(Object transformation records)
.....
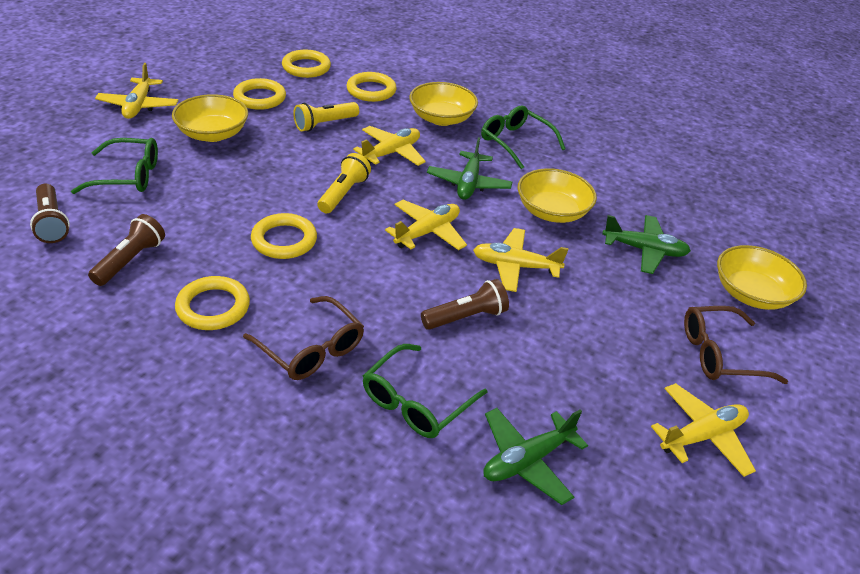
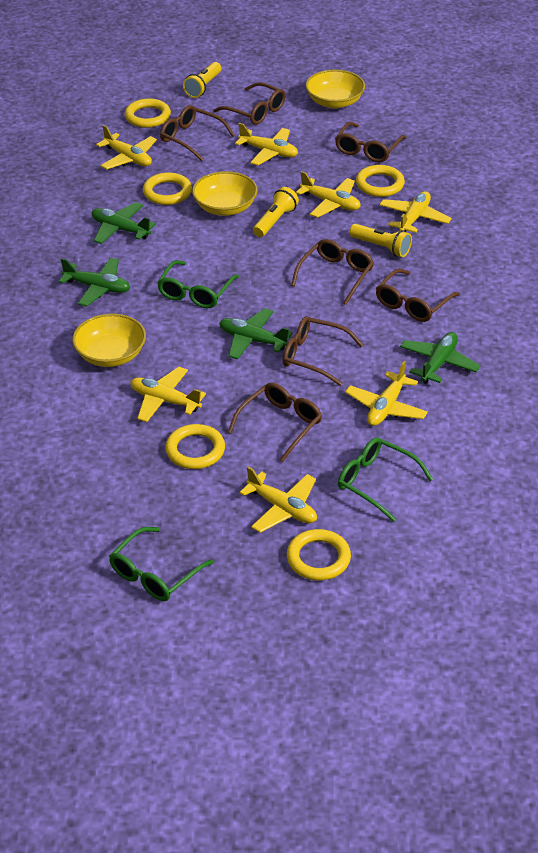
brown flashlight: 3 -> 0
brown glasses: 2 -> 7
green plane: 3 -> 4
yellow bowl: 4 -> 3
yellow flashlight: 2 -> 3
yellow plane: 5 -> 7

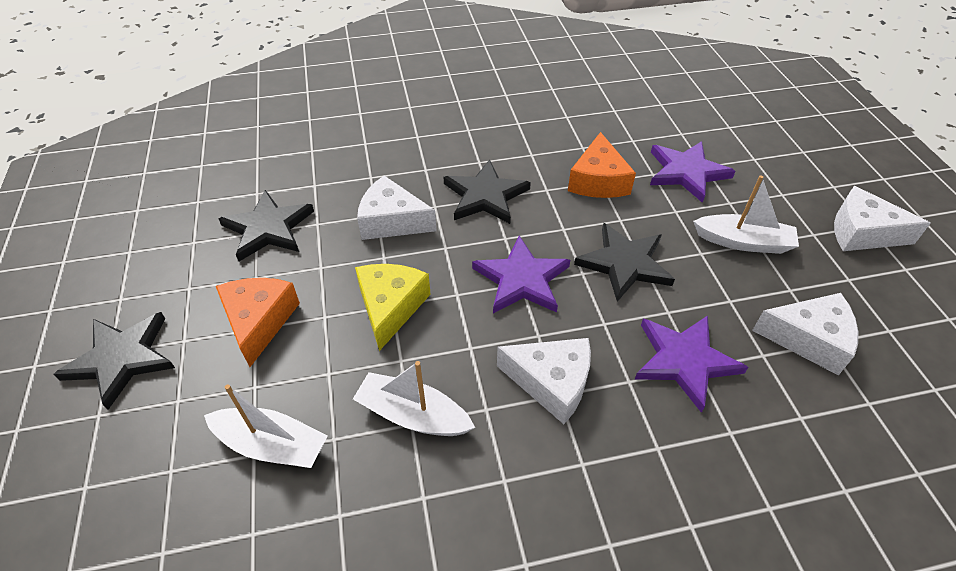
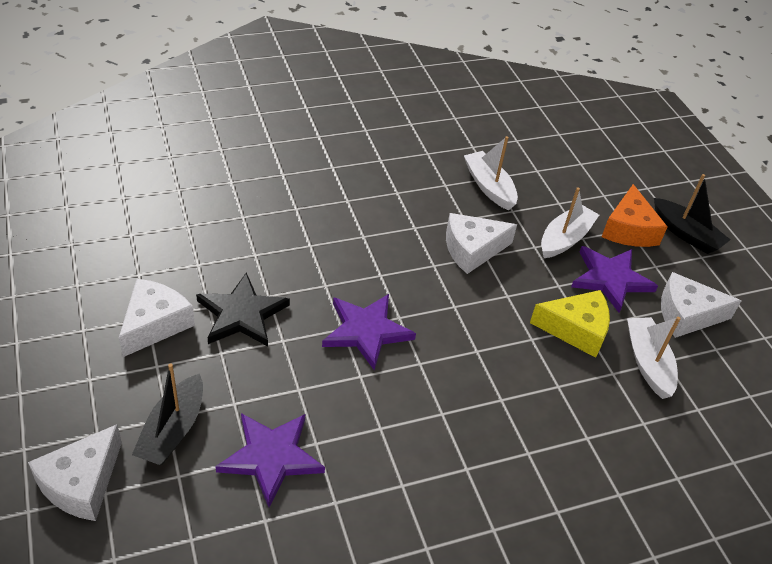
black boat: 0 -> 2
black star: 4 -> 1
orange cheese: 2 -> 1

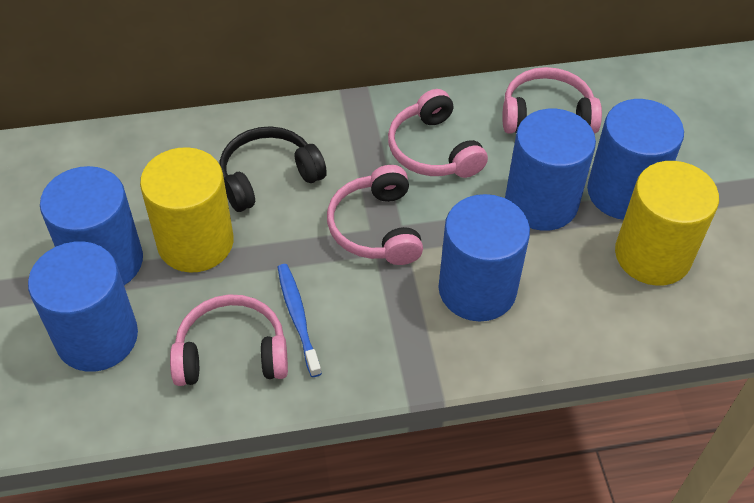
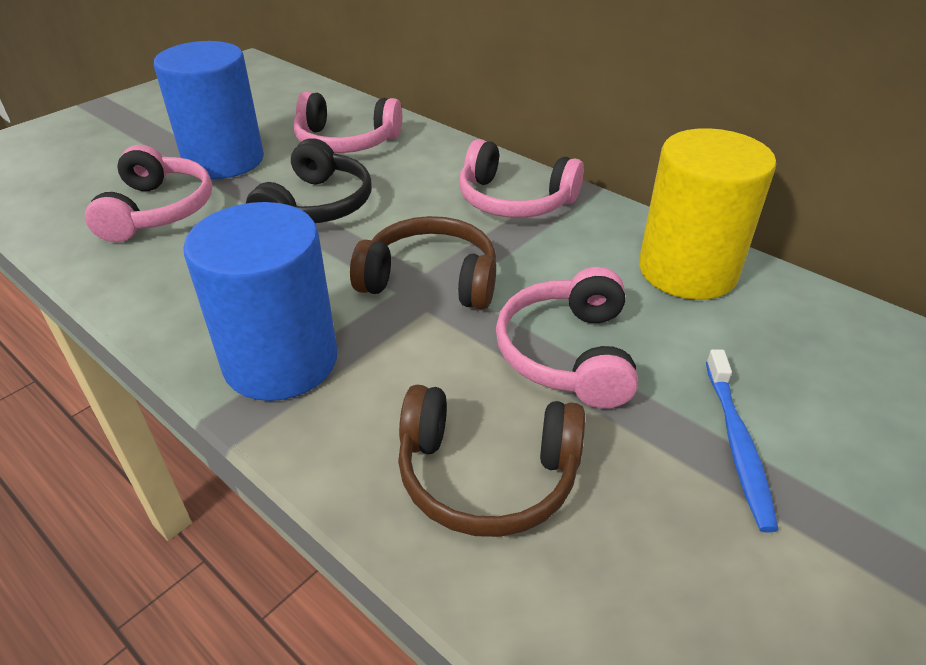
blue cylinder: 5 -> 2
brown headphones: 0 -> 2
yellow cylinder: 2 -> 1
.....
EXERCISE GOAL
Make a word-for-word copy of the entries, without any pictures.

ANSWER FOR THIS EXERCISE
brown flashlight: 3 -> 0
brown glasses: 2 -> 7
green plane: 3 -> 4
yellow bowl: 4 -> 3
yellow flashlight: 2 -> 3
yellow plane: 5 -> 7

black boat: 0 -> 2
black star: 4 -> 1
orange cheese: 2 -> 1

blue cylinder: 5 -> 2
brown headphones: 0 -> 2
yellow cylinder: 2 -> 1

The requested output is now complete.